TASK STATEMENT: Read the data, and whenever a line holds the word "black", report that line.

┄┄┄┄┄┄┄┄┄┄

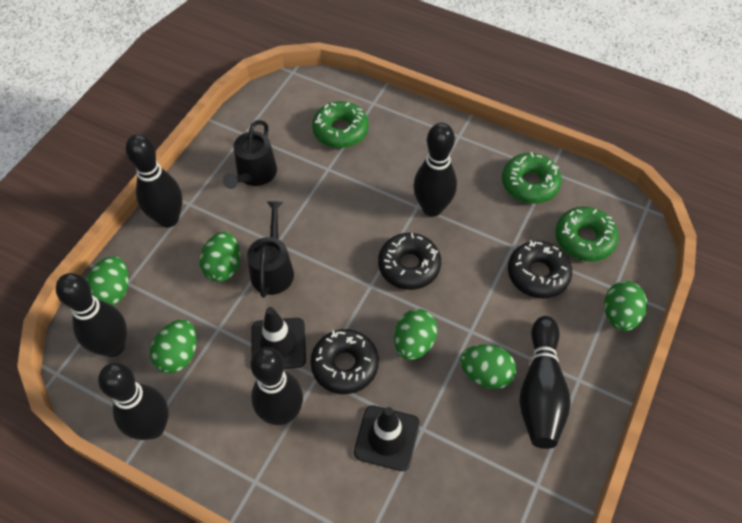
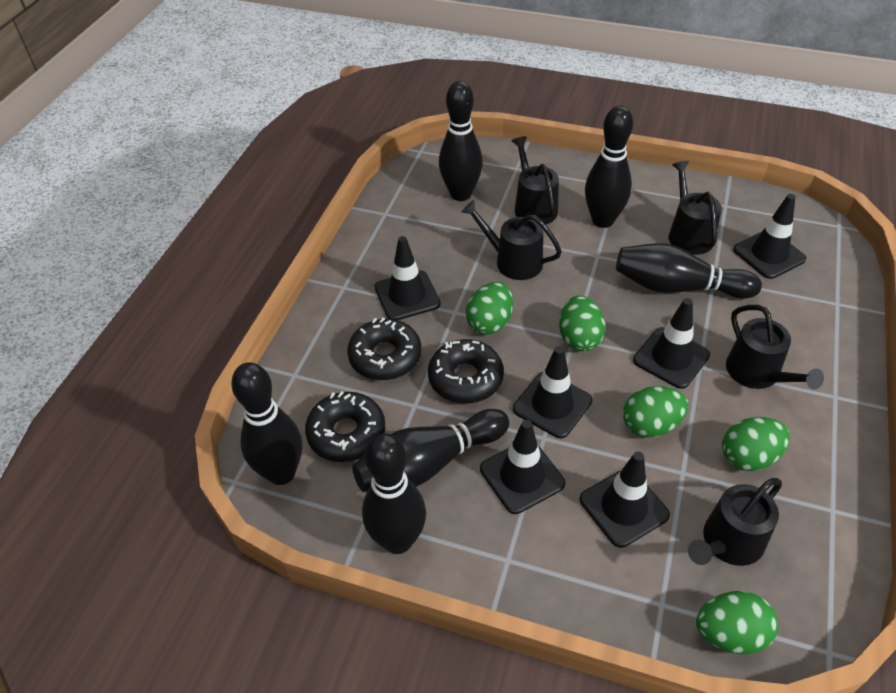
black traffic cone: 2 -> 6
black watering can: 2 -> 5
green donut: 3 -> 0
green egg: 6 -> 5

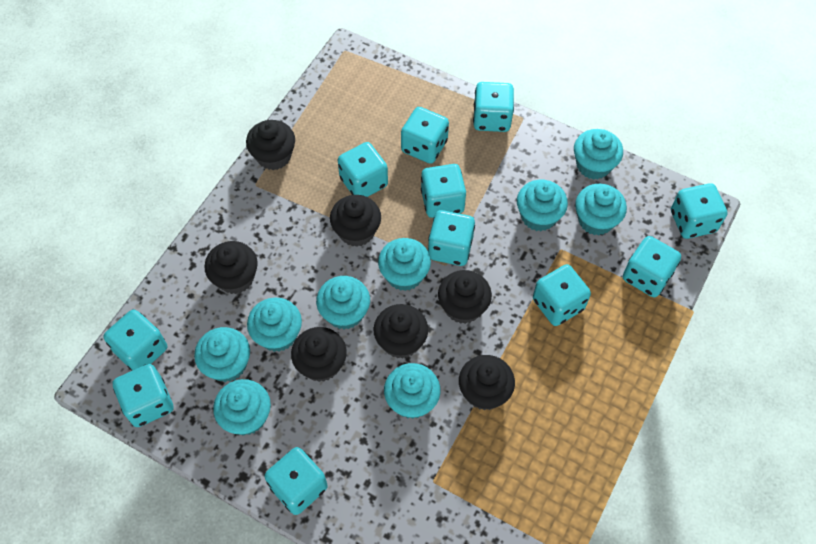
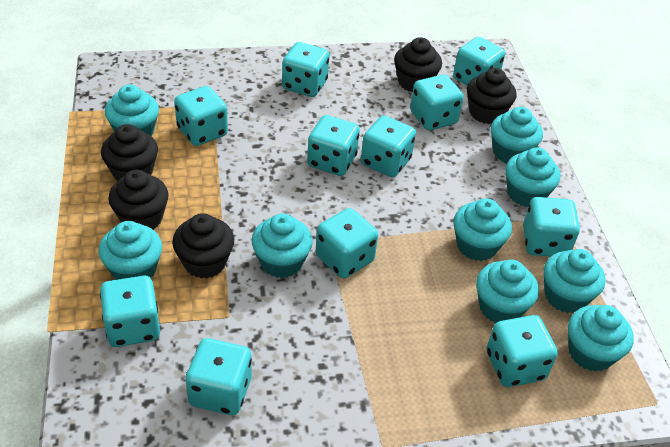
black cupcake: 7 -> 5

┄┄┄┄┄┄┄┄┄┄

RESULT OF THIS EXERCISE:
black traffic cone: 2 -> 6
black watering can: 2 -> 5
black cupcake: 7 -> 5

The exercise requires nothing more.